**Task requirements:** Write the records out exactly, so that no picture remains in the copy.

● ● ● ● ● ● ●

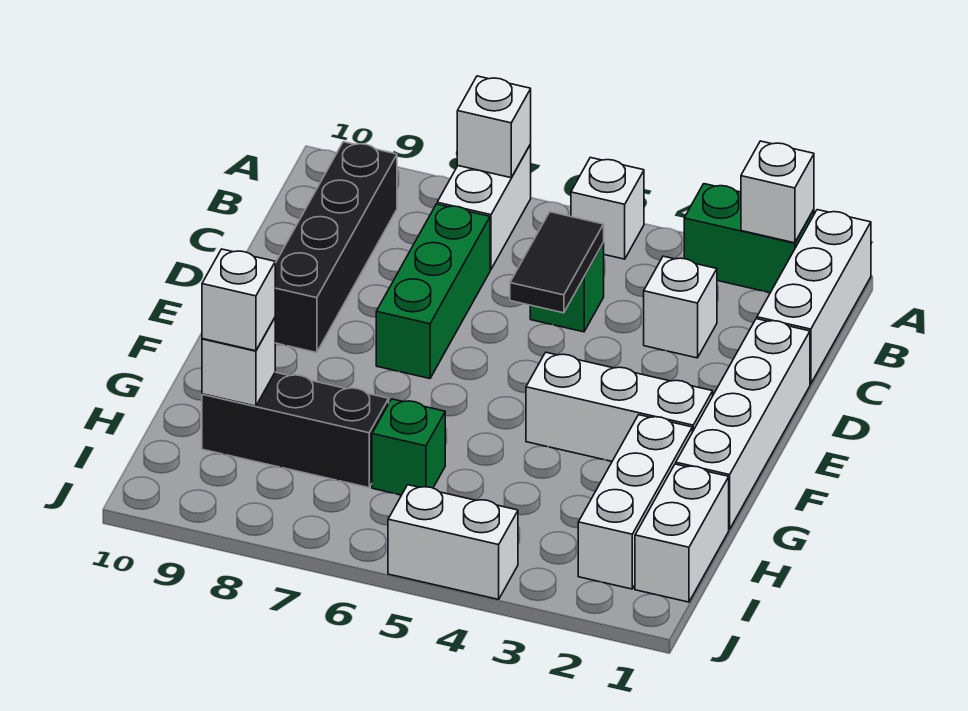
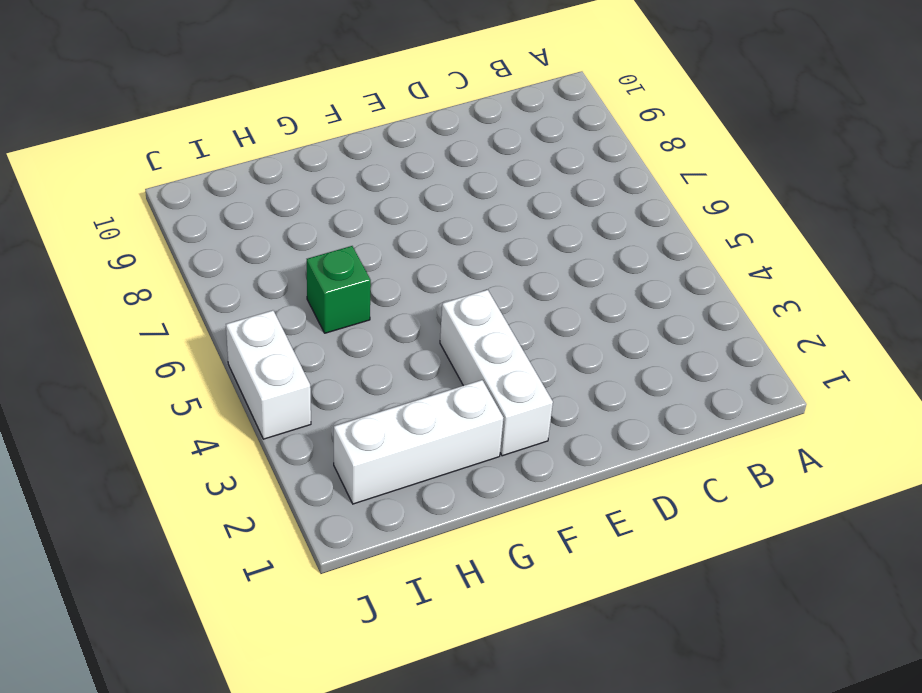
none -> white brick A1:C1 level 1
none -> green brick A2:A3 level 1
none -> white brick A5 level 1

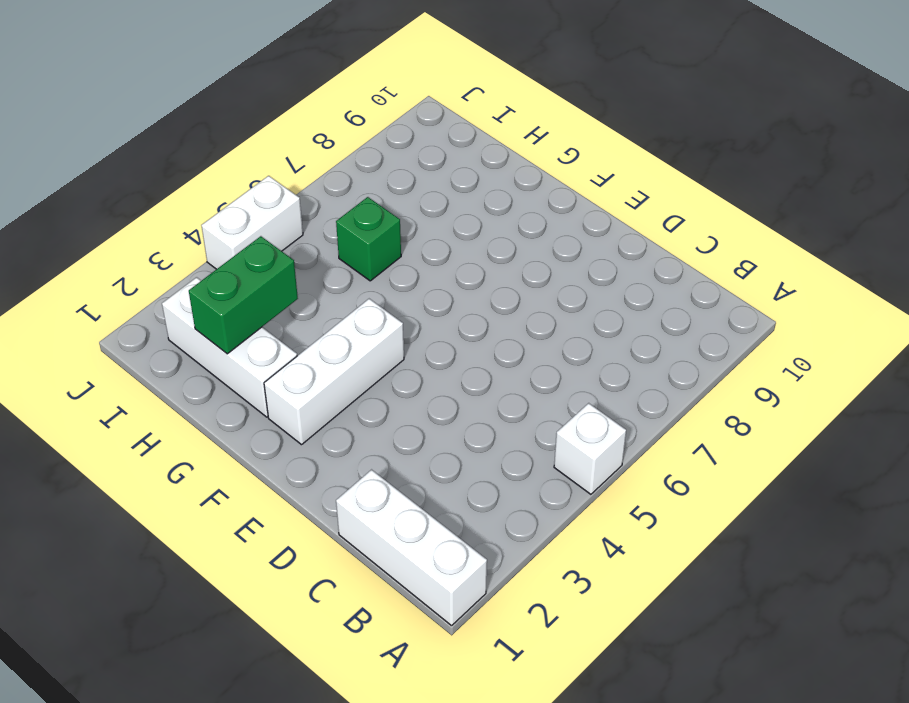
green brick H2:H3 level 2 -> green brick A2:A3 level 1
none -> white brick A7:B7 level 1
none -> black brick B9:E9 level 1
none -> white brick C3 level 1

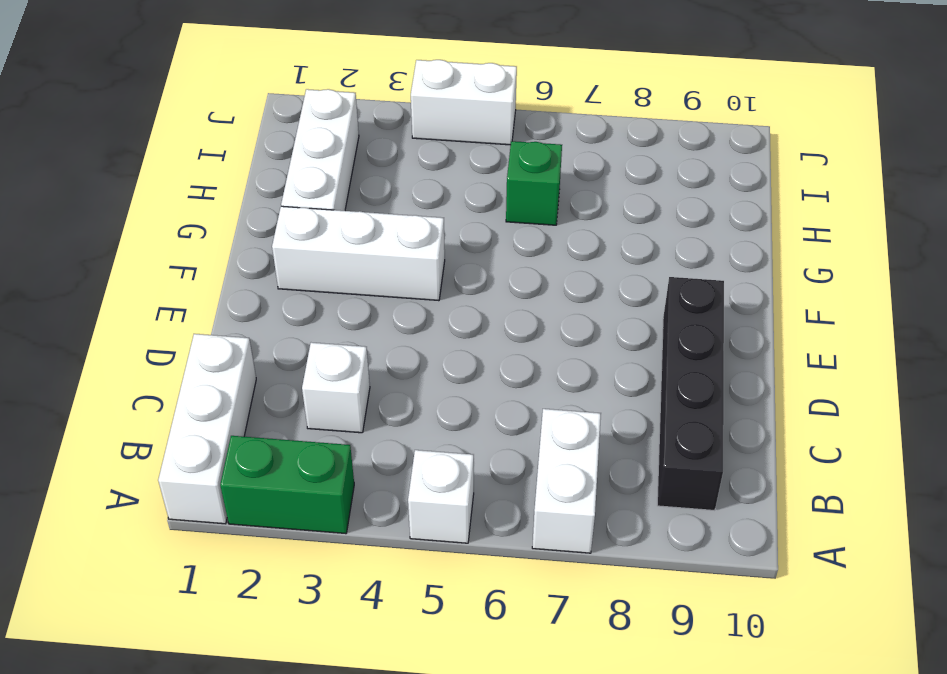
none -> green brick C5 level 1
none -> green brick C7:E7 level 1
none -> white brick D1:G1 level 1

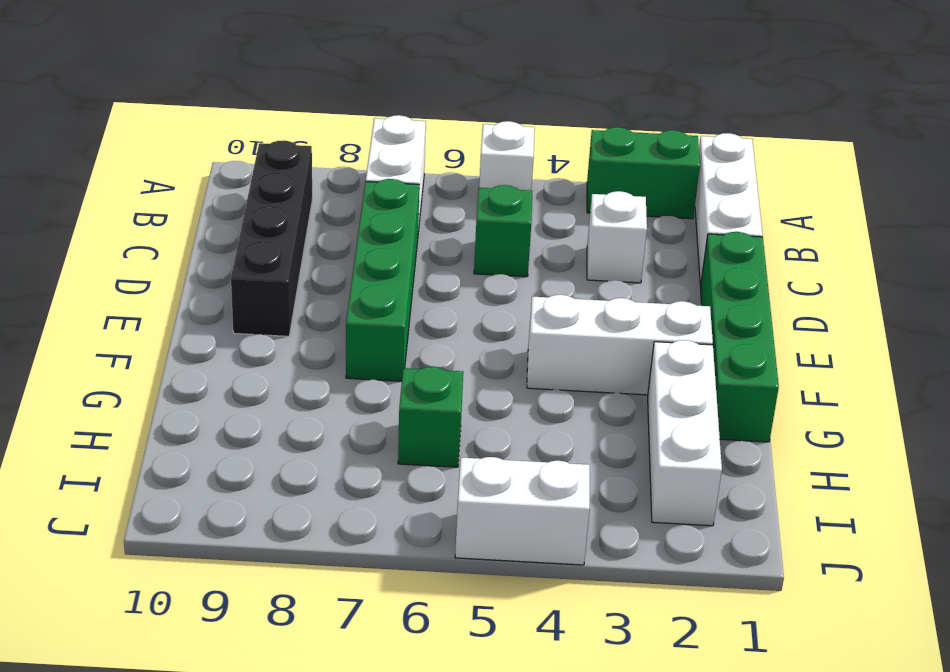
green brick C7:F7 level 1 -> green brick C7:E7 level 1
green brick D1:G1 level 1 -> white brick D1:G1 level 1
none -> white brick H1:I1 level 1
none -> black brick H7:H9 level 1
none -> white brick A2 level 2

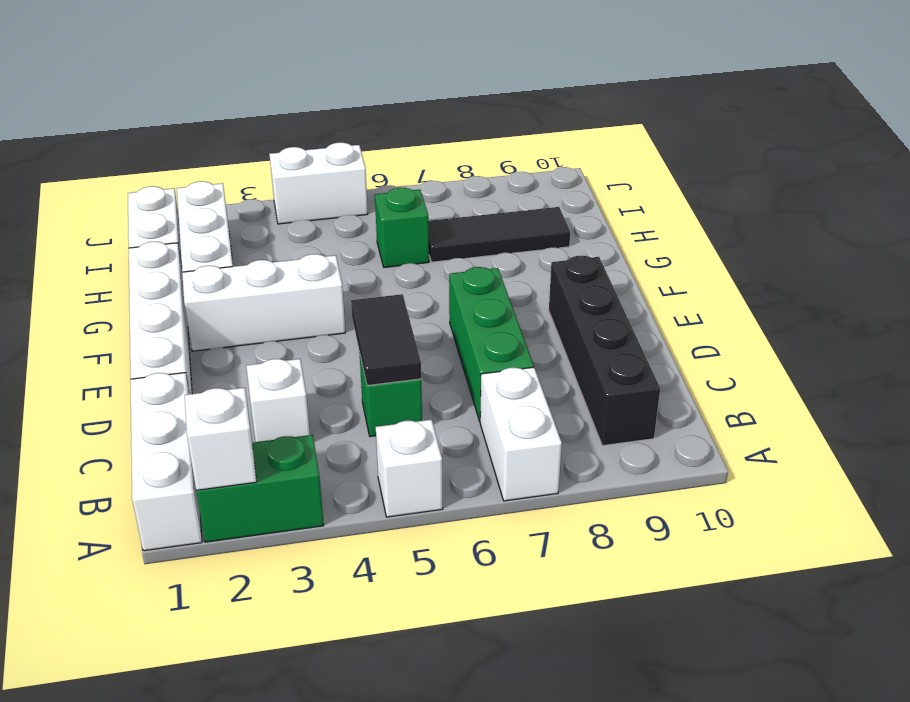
black tile H7:H9 level 1 -> black brick H7:H9 level 1
none -> white brick A7 level 2
none -> white brick H9 level 2
none -> white brick H9 level 3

● ● ● ● ● ● ●

**Answer for this exercise:**
none -> white brick A1:C1 level 1
none -> green brick A2:A3 level 1
none -> white brick A5 level 1

green brick H2:H3 level 2 -> green brick A2:A3 level 1
none -> white brick A7:B7 level 1
none -> black brick B9:E9 level 1
none -> white brick C3 level 1

none -> green brick C5 level 1
none -> green brick C7:E7 level 1
none -> white brick D1:G1 level 1

green brick C7:F7 level 1 -> green brick C7:E7 level 1
green brick D1:G1 level 1 -> white brick D1:G1 level 1
none -> white brick H1:I1 level 1
none -> black brick H7:H9 level 1
none -> white brick A2 level 2

black tile H7:H9 level 1 -> black brick H7:H9 level 1
none -> white brick A7 level 2
none -> white brick H9 level 2
none -> white brick H9 level 3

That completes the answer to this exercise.